(Count change data)
════

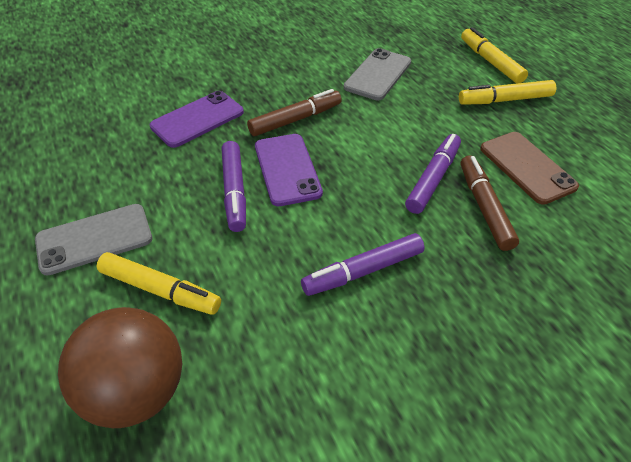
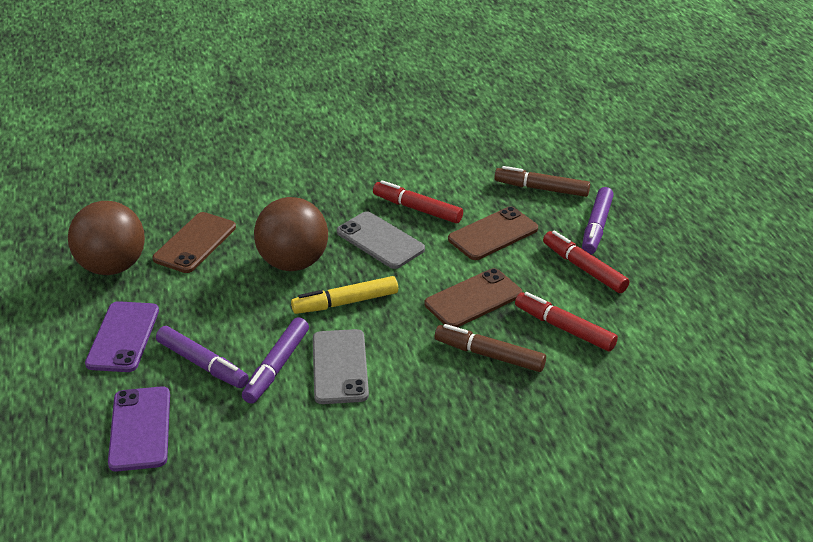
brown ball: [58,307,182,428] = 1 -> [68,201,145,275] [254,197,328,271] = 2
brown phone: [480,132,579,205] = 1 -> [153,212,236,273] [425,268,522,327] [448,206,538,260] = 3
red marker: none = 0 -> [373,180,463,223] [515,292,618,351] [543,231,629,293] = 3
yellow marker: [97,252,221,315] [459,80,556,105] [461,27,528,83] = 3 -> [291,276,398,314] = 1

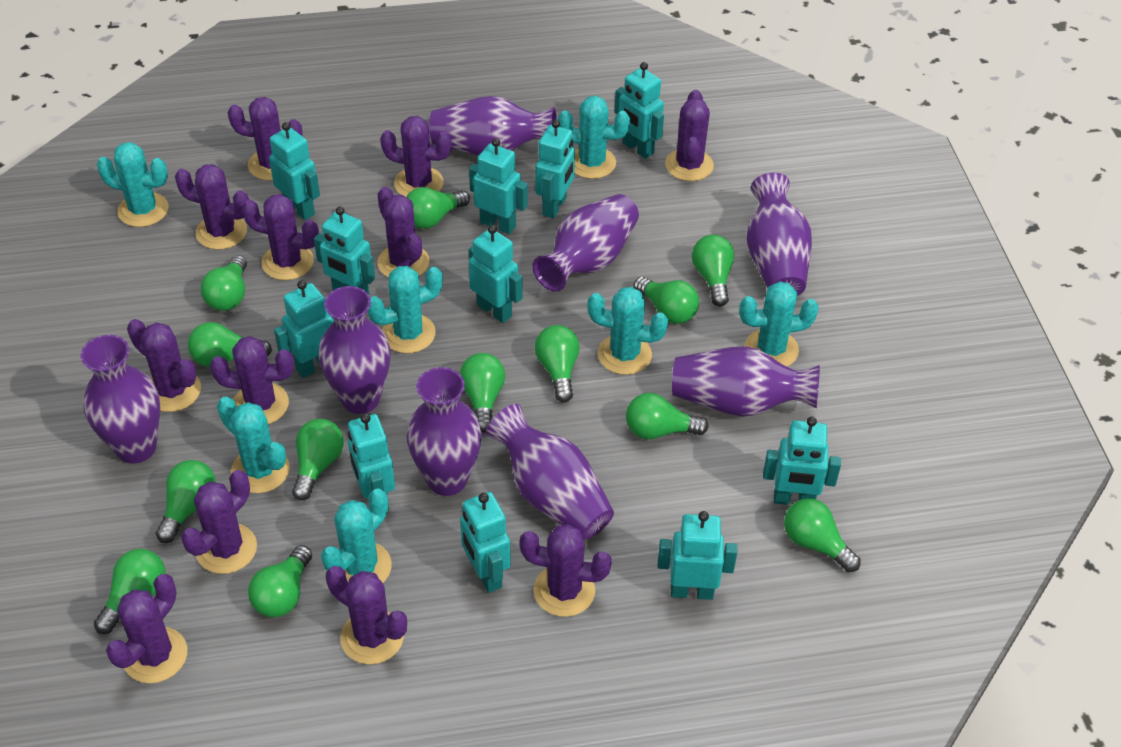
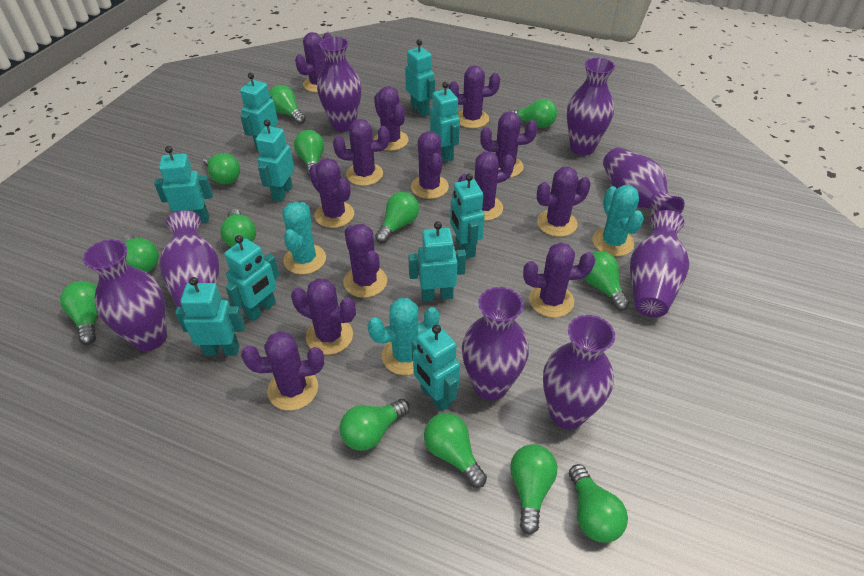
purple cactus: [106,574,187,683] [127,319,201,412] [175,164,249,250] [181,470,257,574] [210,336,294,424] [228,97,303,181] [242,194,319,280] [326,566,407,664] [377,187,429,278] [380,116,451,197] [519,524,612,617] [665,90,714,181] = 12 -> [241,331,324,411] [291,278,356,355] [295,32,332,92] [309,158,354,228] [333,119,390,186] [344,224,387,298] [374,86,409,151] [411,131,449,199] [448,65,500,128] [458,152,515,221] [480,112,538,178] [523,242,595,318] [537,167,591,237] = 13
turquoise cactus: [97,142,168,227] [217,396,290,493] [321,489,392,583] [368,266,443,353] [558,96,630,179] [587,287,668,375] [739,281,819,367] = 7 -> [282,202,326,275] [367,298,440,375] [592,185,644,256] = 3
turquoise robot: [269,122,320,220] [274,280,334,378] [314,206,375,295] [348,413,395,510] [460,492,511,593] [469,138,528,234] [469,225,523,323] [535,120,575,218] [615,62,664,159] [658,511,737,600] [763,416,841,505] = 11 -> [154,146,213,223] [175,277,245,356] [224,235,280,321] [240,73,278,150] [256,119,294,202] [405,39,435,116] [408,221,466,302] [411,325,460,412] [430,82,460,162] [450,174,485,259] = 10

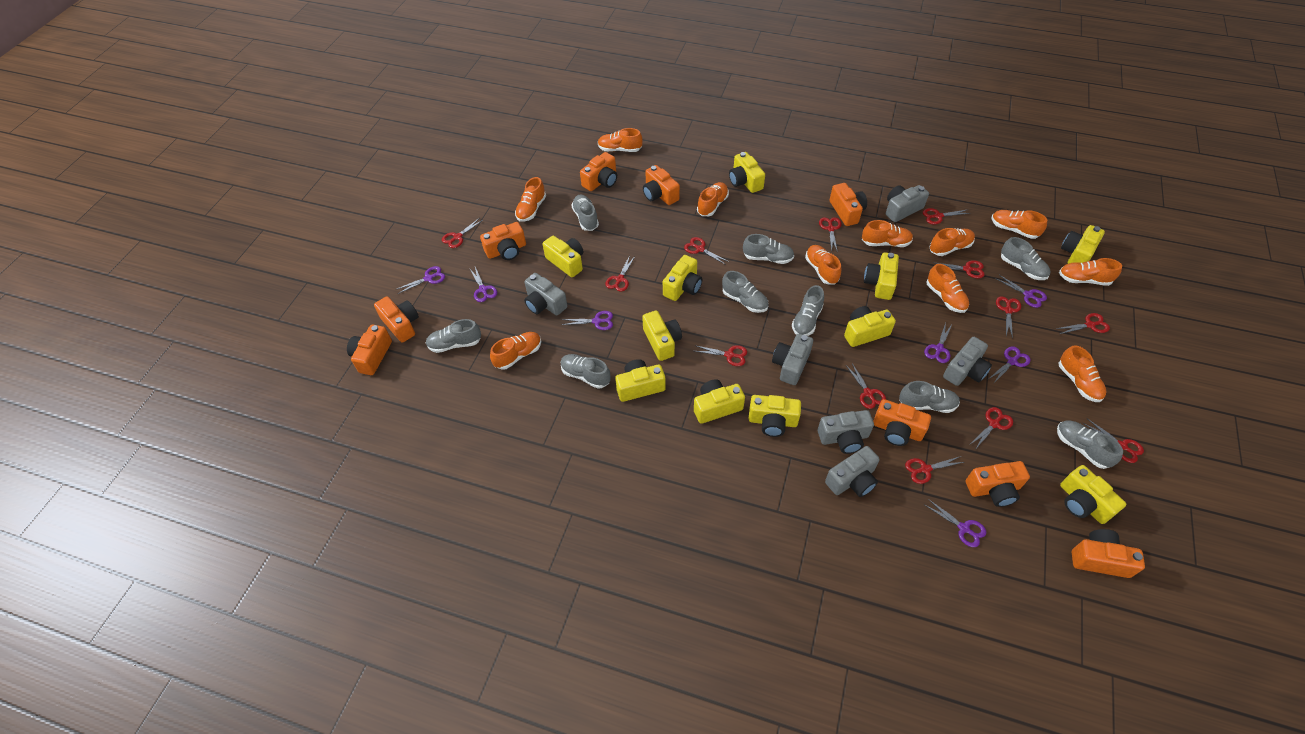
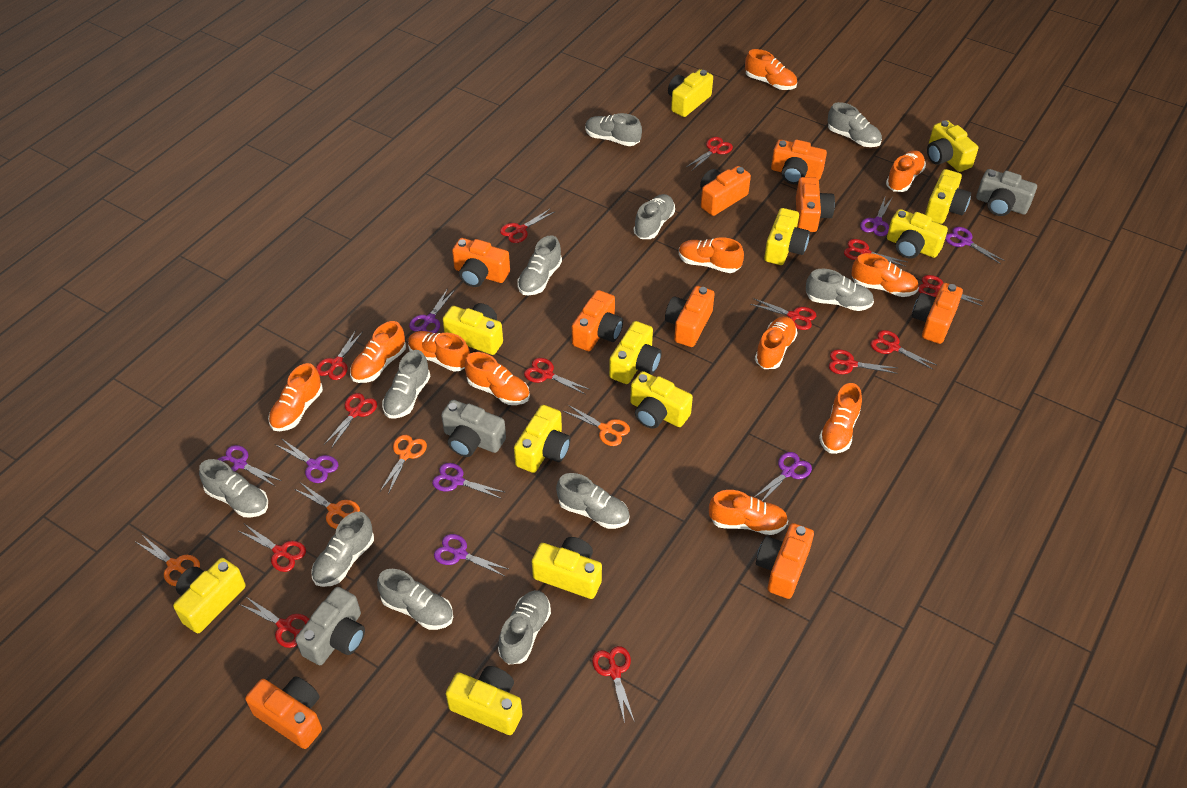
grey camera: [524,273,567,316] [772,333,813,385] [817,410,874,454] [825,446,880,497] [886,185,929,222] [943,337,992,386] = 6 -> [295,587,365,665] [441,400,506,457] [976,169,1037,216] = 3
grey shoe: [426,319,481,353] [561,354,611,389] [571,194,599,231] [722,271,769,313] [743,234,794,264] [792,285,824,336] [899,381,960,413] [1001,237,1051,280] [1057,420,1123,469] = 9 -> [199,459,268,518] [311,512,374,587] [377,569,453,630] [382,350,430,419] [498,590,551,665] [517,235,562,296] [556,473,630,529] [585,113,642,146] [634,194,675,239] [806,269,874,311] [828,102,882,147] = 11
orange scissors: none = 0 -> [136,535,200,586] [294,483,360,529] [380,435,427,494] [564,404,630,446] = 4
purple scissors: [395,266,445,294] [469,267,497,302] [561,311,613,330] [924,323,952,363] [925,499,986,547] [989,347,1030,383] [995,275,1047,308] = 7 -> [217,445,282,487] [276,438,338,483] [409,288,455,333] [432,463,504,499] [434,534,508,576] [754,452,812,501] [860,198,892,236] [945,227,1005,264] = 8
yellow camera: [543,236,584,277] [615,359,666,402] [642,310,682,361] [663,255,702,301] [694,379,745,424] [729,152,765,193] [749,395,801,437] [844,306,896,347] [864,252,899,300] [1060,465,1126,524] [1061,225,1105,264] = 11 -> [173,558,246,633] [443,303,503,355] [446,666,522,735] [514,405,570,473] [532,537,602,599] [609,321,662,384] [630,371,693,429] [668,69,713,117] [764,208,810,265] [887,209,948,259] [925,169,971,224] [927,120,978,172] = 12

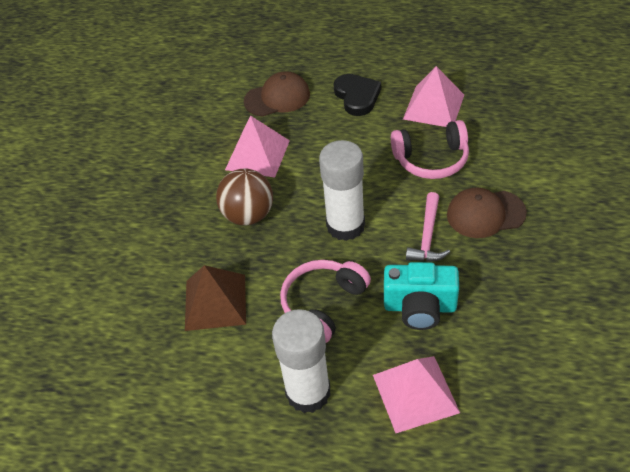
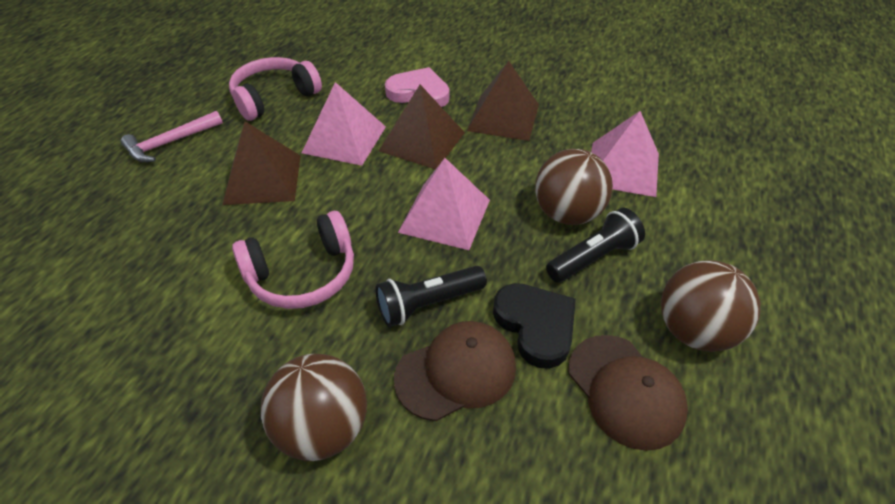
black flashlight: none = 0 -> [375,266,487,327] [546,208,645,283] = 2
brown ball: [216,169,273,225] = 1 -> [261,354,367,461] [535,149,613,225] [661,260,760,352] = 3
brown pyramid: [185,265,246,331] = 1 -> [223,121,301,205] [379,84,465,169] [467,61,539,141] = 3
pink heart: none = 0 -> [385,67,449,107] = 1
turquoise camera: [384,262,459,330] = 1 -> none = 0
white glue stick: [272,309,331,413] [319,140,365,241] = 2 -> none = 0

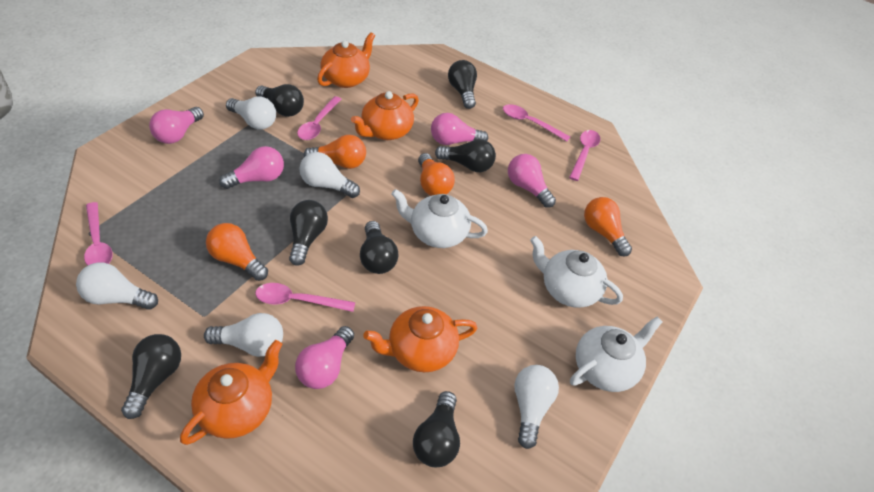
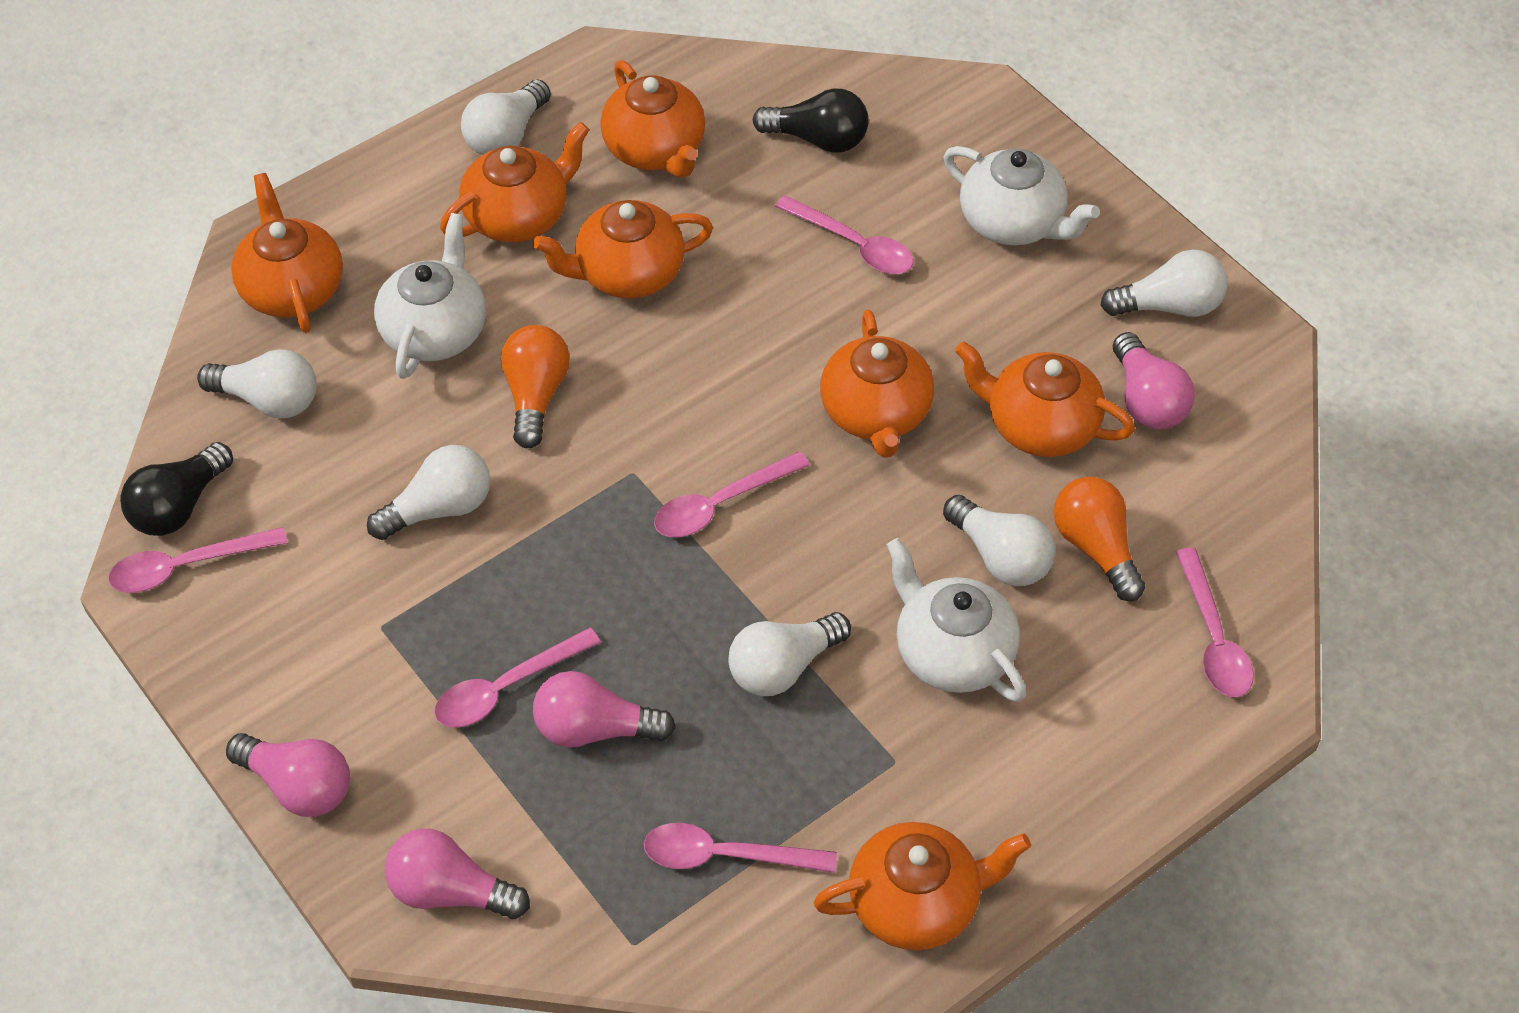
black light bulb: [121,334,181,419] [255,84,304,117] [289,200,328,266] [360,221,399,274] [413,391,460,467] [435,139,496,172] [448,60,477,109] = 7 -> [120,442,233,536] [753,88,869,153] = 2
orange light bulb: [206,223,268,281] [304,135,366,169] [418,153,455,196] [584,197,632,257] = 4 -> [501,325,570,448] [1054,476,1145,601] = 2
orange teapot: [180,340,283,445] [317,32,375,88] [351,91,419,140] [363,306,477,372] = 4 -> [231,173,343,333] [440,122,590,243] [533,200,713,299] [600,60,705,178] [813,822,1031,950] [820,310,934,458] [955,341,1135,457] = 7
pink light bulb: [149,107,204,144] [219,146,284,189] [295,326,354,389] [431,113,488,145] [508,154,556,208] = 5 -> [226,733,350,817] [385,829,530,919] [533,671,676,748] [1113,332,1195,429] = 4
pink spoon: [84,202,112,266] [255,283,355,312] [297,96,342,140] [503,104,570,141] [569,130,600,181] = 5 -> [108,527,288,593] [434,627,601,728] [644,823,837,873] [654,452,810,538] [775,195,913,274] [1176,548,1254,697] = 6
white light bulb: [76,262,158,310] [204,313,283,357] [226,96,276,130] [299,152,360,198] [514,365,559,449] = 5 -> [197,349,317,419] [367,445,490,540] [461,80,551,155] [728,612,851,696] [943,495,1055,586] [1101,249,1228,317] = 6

════

__Exercise brief__. Copy every line above exactly, leaving no picture in the copy.

__Solution for this exercise__.
brown ball: [58,307,182,428] = 1 -> [68,201,145,275] [254,197,328,271] = 2
brown phone: [480,132,579,205] = 1 -> [153,212,236,273] [425,268,522,327] [448,206,538,260] = 3
red marker: none = 0 -> [373,180,463,223] [515,292,618,351] [543,231,629,293] = 3
yellow marker: [97,252,221,315] [459,80,556,105] [461,27,528,83] = 3 -> [291,276,398,314] = 1

purple cactus: [106,574,187,683] [127,319,201,412] [175,164,249,250] [181,470,257,574] [210,336,294,424] [228,97,303,181] [242,194,319,280] [326,566,407,664] [377,187,429,278] [380,116,451,197] [519,524,612,617] [665,90,714,181] = 12 -> [241,331,324,411] [291,278,356,355] [295,32,332,92] [309,158,354,228] [333,119,390,186] [344,224,387,298] [374,86,409,151] [411,131,449,199] [448,65,500,128] [458,152,515,221] [480,112,538,178] [523,242,595,318] [537,167,591,237] = 13
turquoise cactus: [97,142,168,227] [217,396,290,493] [321,489,392,583] [368,266,443,353] [558,96,630,179] [587,287,668,375] [739,281,819,367] = 7 -> [282,202,326,275] [367,298,440,375] [592,185,644,256] = 3
turquoise robot: [269,122,320,220] [274,280,334,378] [314,206,375,295] [348,413,395,510] [460,492,511,593] [469,138,528,234] [469,225,523,323] [535,120,575,218] [615,62,664,159] [658,511,737,600] [763,416,841,505] = 11 -> [154,146,213,223] [175,277,245,356] [224,235,280,321] [240,73,278,150] [256,119,294,202] [405,39,435,116] [408,221,466,302] [411,325,460,412] [430,82,460,162] [450,174,485,259] = 10

grey camera: [524,273,567,316] [772,333,813,385] [817,410,874,454] [825,446,880,497] [886,185,929,222] [943,337,992,386] = 6 -> [295,587,365,665] [441,400,506,457] [976,169,1037,216] = 3
grey shoe: [426,319,481,353] [561,354,611,389] [571,194,599,231] [722,271,769,313] [743,234,794,264] [792,285,824,336] [899,381,960,413] [1001,237,1051,280] [1057,420,1123,469] = 9 -> [199,459,268,518] [311,512,374,587] [377,569,453,630] [382,350,430,419] [498,590,551,665] [517,235,562,296] [556,473,630,529] [585,113,642,146] [634,194,675,239] [806,269,874,311] [828,102,882,147] = 11
orange scissors: none = 0 -> [136,535,200,586] [294,483,360,529] [380,435,427,494] [564,404,630,446] = 4
purple scissors: [395,266,445,294] [469,267,497,302] [561,311,613,330] [924,323,952,363] [925,499,986,547] [989,347,1030,383] [995,275,1047,308] = 7 -> [217,445,282,487] [276,438,338,483] [409,288,455,333] [432,463,504,499] [434,534,508,576] [754,452,812,501] [860,198,892,236] [945,227,1005,264] = 8
yellow camera: [543,236,584,277] [615,359,666,402] [642,310,682,361] [663,255,702,301] [694,379,745,424] [729,152,765,193] [749,395,801,437] [844,306,896,347] [864,252,899,300] [1060,465,1126,524] [1061,225,1105,264] = 11 -> [173,558,246,633] [443,303,503,355] [446,666,522,735] [514,405,570,473] [532,537,602,599] [609,321,662,384] [630,371,693,429] [668,69,713,117] [764,208,810,265] [887,209,948,259] [925,169,971,224] [927,120,978,172] = 12

black flashlight: none = 0 -> [375,266,487,327] [546,208,645,283] = 2
brown ball: [216,169,273,225] = 1 -> [261,354,367,461] [535,149,613,225] [661,260,760,352] = 3
brown pyramid: [185,265,246,331] = 1 -> [223,121,301,205] [379,84,465,169] [467,61,539,141] = 3
pink heart: none = 0 -> [385,67,449,107] = 1
turquoise camera: [384,262,459,330] = 1 -> none = 0
white glue stick: [272,309,331,413] [319,140,365,241] = 2 -> none = 0

black light bulb: [121,334,181,419] [255,84,304,117] [289,200,328,266] [360,221,399,274] [413,391,460,467] [435,139,496,172] [448,60,477,109] = 7 -> [120,442,233,536] [753,88,869,153] = 2
orange light bulb: [206,223,268,281] [304,135,366,169] [418,153,455,196] [584,197,632,257] = 4 -> [501,325,570,448] [1054,476,1145,601] = 2
orange teapot: [180,340,283,445] [317,32,375,88] [351,91,419,140] [363,306,477,372] = 4 -> [231,173,343,333] [440,122,590,243] [533,200,713,299] [600,60,705,178] [813,822,1031,950] [820,310,934,458] [955,341,1135,457] = 7
pink light bulb: [149,107,204,144] [219,146,284,189] [295,326,354,389] [431,113,488,145] [508,154,556,208] = 5 -> [226,733,350,817] [385,829,530,919] [533,671,676,748] [1113,332,1195,429] = 4
pink spoon: [84,202,112,266] [255,283,355,312] [297,96,342,140] [503,104,570,141] [569,130,600,181] = 5 -> [108,527,288,593] [434,627,601,728] [644,823,837,873] [654,452,810,538] [775,195,913,274] [1176,548,1254,697] = 6
white light bulb: [76,262,158,310] [204,313,283,357] [226,96,276,130] [299,152,360,198] [514,365,559,449] = 5 -> [197,349,317,419] [367,445,490,540] [461,80,551,155] [728,612,851,696] [943,495,1055,586] [1101,249,1228,317] = 6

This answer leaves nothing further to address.